| Data provided |
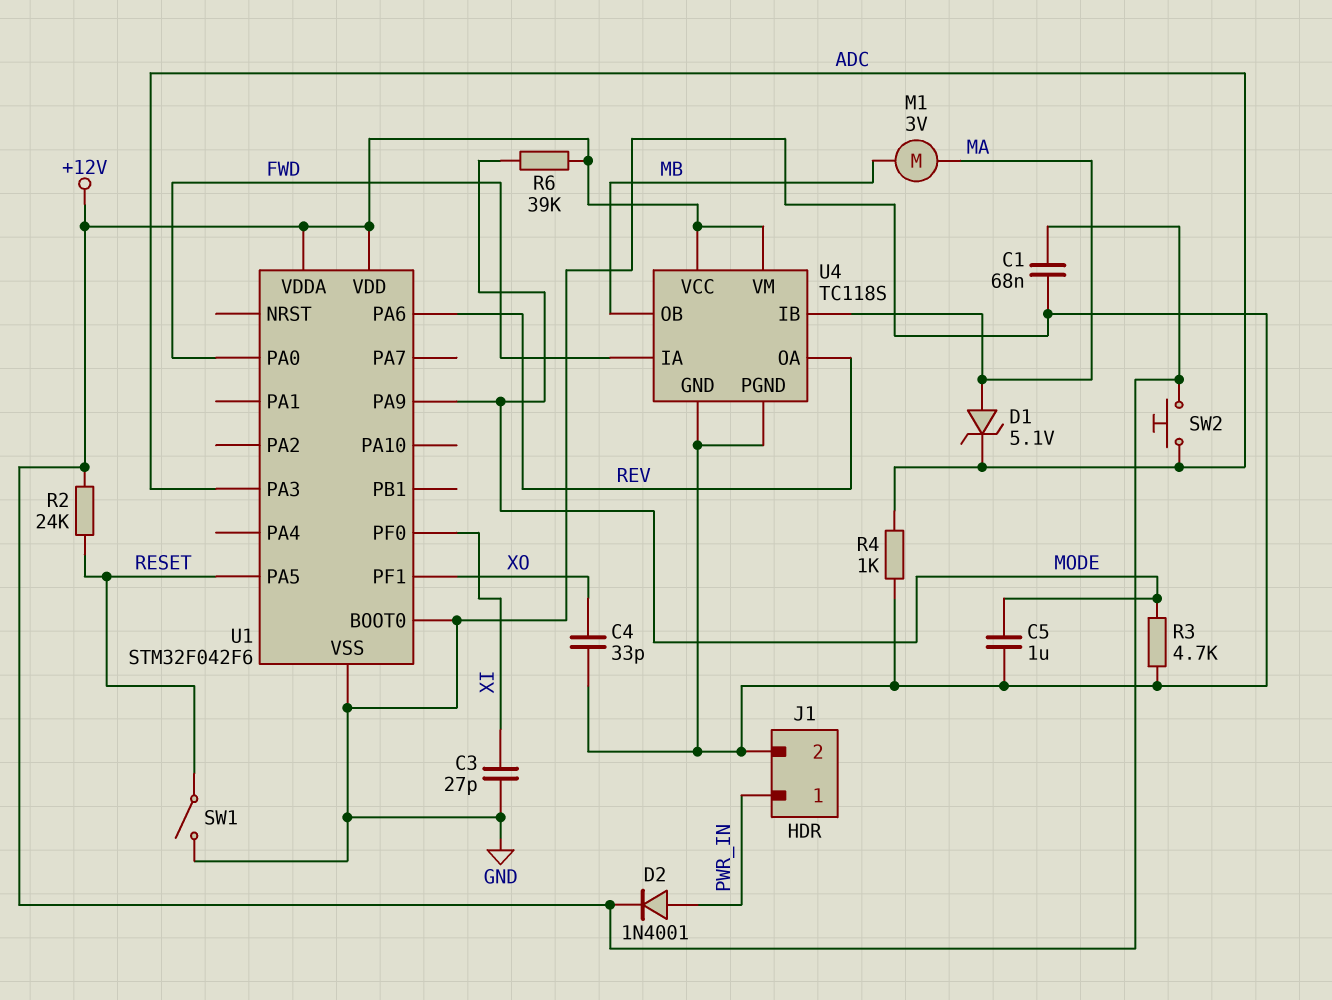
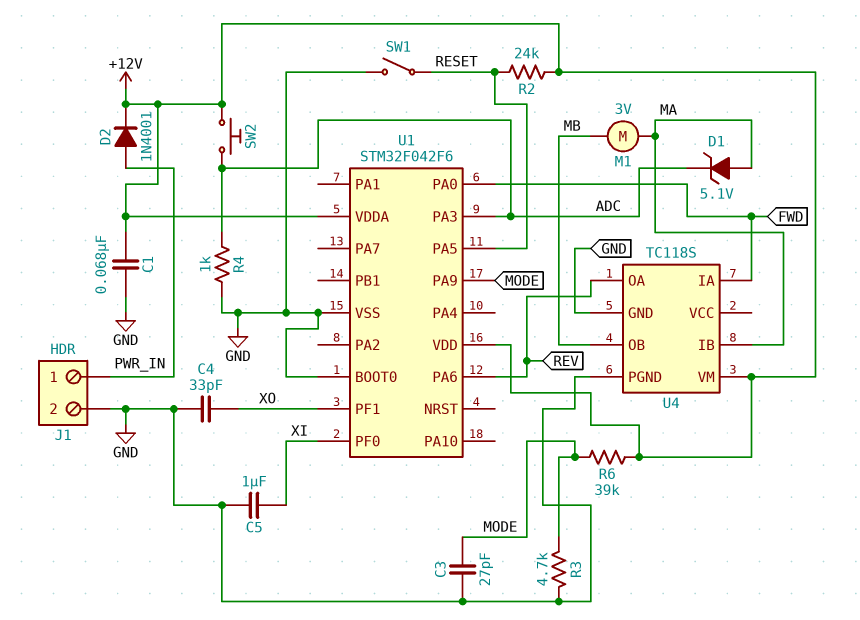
C3: 27pF (GND, XI) -> 27pF (GND, MODE)
C5: 1uF (GND, MODE) -> 1uF (GND, XI)
U4 pin VCC: +12V -> none

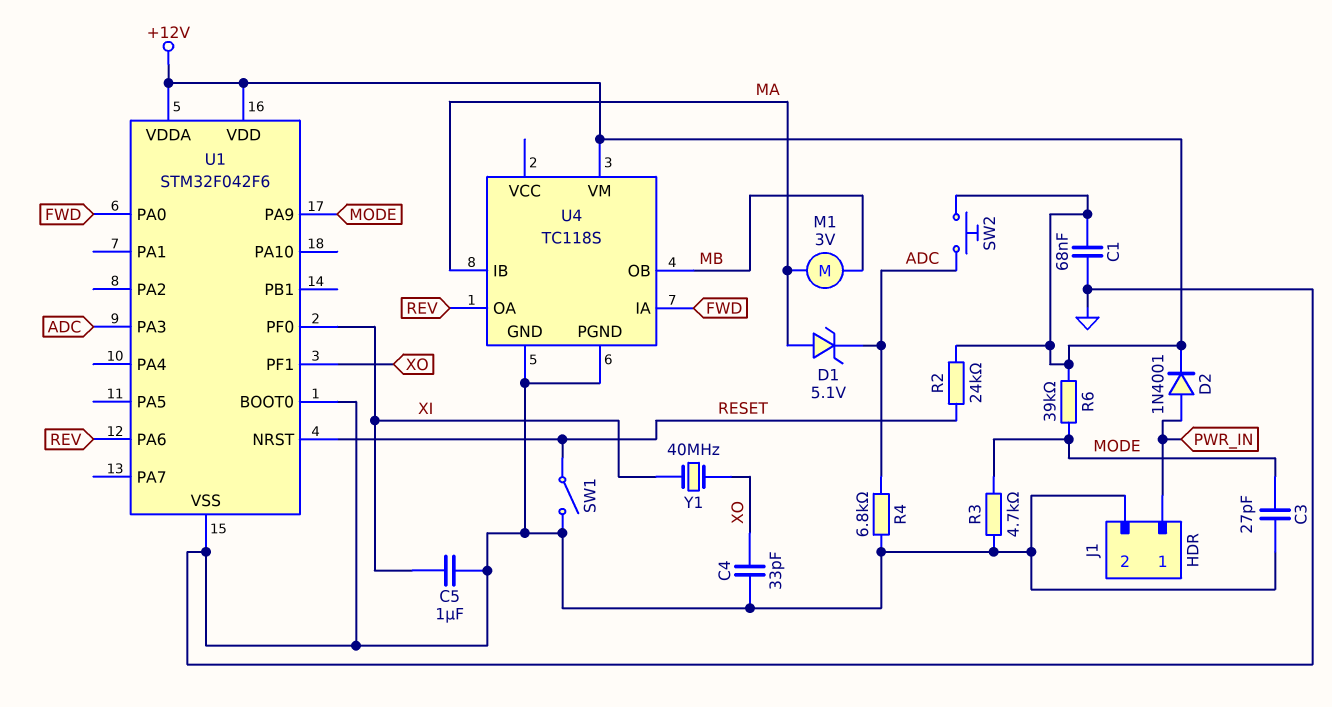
R4: 1k (ADC, GND) -> 6.8k (ADC, GND)
U1 pin NRST: none -> RESET
U1 pin PA5: RESET -> none
Y1: none -> 40MHz (XI, XO)

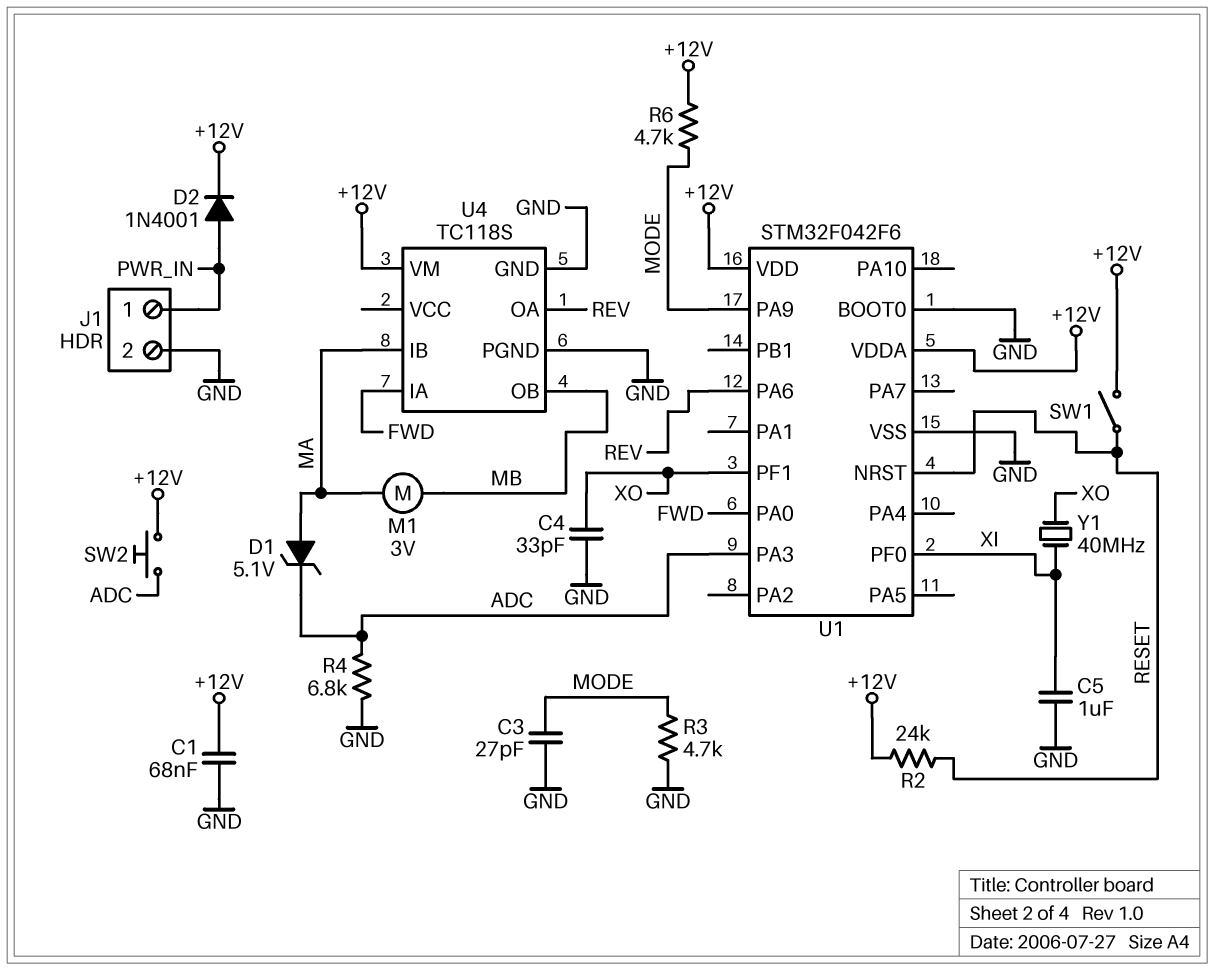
R6: 39k (+12V, MODE) -> 4.7k (+12V, MODE)
SW1: switch (GND, RESET) -> switch (+12V, RESET)

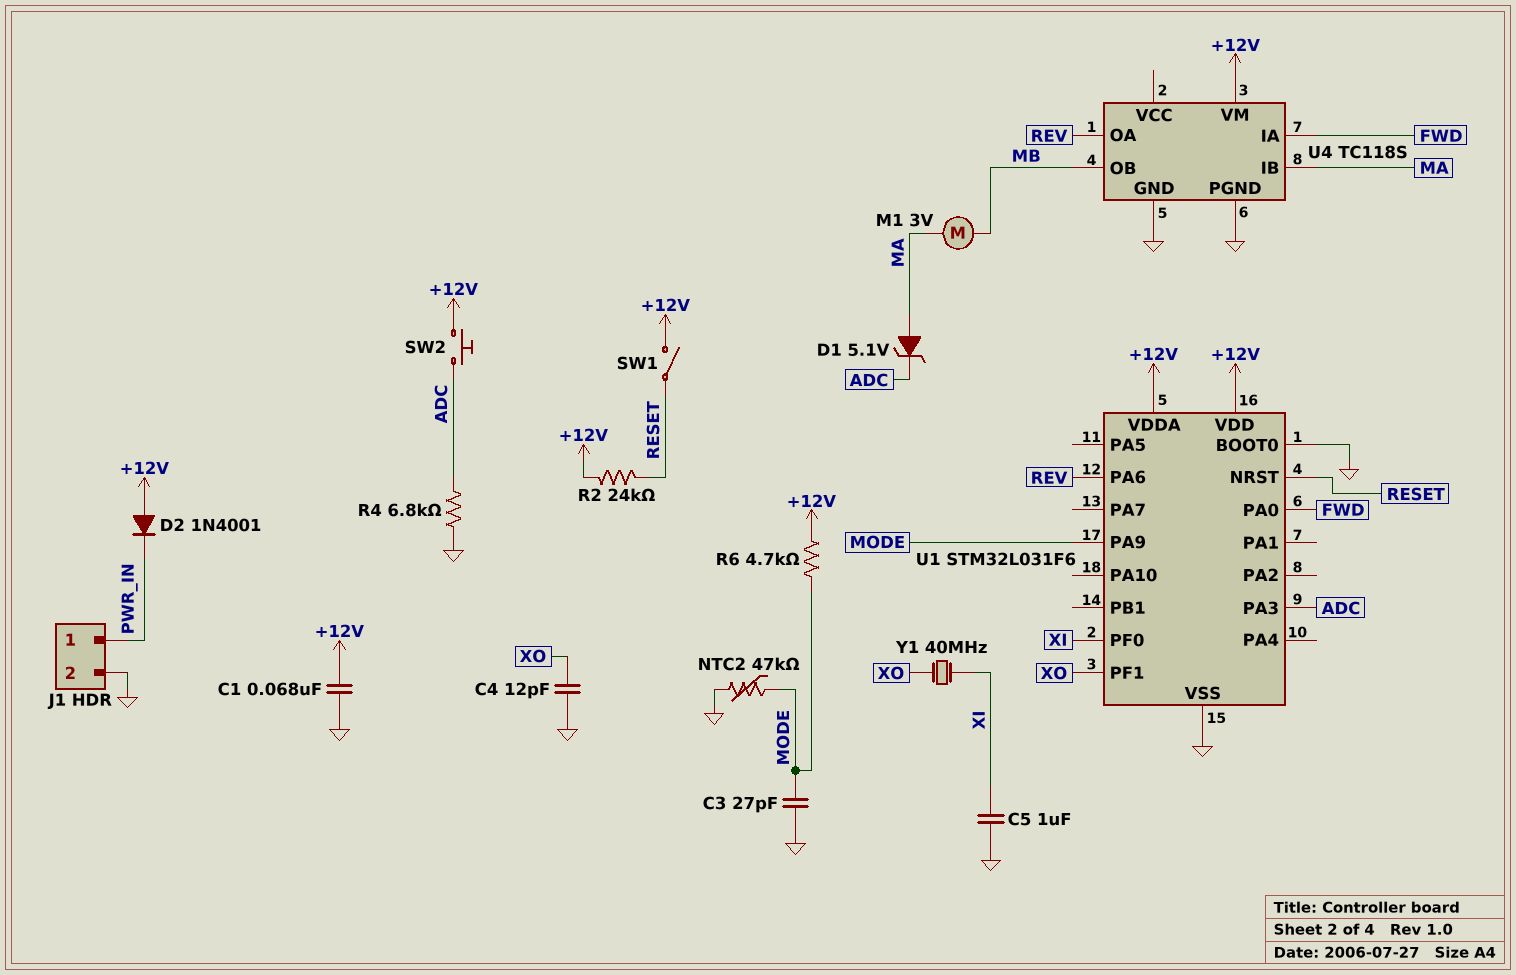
C4: 33pF (GND, XO) -> 12pF (GND, XO)
D2: diode 1N4001 (A PWR_IN, K +12V) -> diode 1N4001 (A +12V, K PWR_IN)
NTC2: none -> 47k (GND, MODE)
R3: 4.7k (GND, MODE) -> none
U1: STM32F042F6 -> STM32L031F6

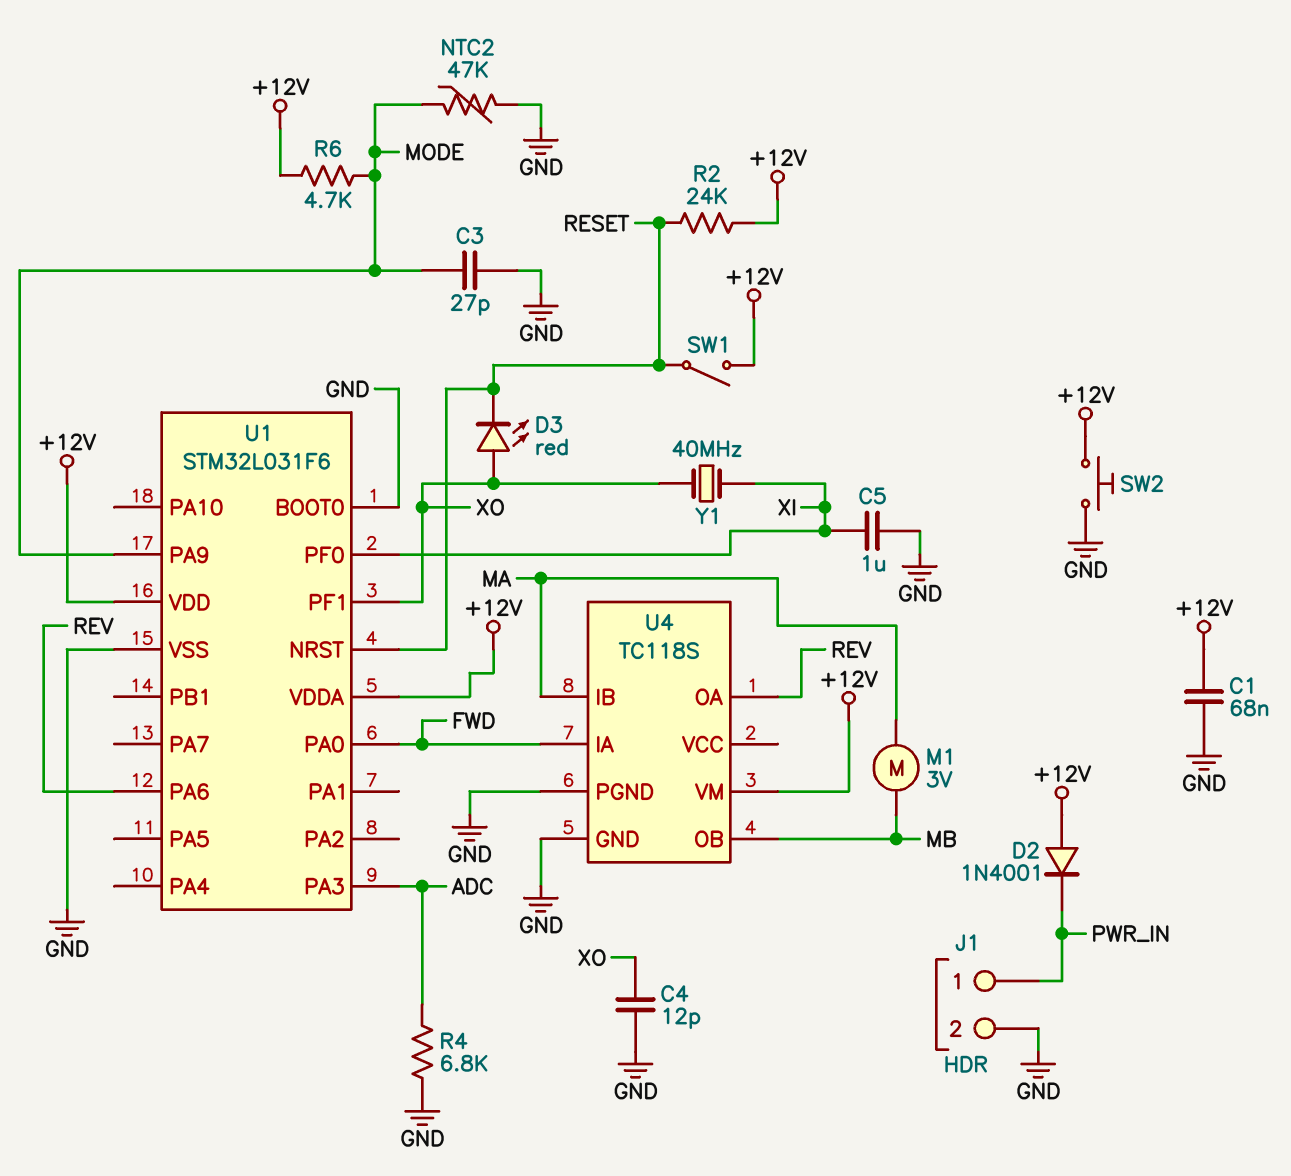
D1: zener 5.1V (A MA, K ADC) -> none
D3: none -> LED red (A XO, K RESET)
SW2: button (+12V, ADC) -> button (+12V, GND)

| The problem |
Across the records above, show each line containing the word "none".

| Expected answer |
U4 pin VCC: +12V -> none
U1 pin NRST: none -> RESET
U1 pin PA5: RESET -> none
Y1: none -> 40MHz (XI, XO)
NTC2: none -> 47k (GND, MODE)
R3: 4.7k (GND, MODE) -> none
D1: zener 5.1V (A MA, K ADC) -> none
D3: none -> LED red (A XO, K RESET)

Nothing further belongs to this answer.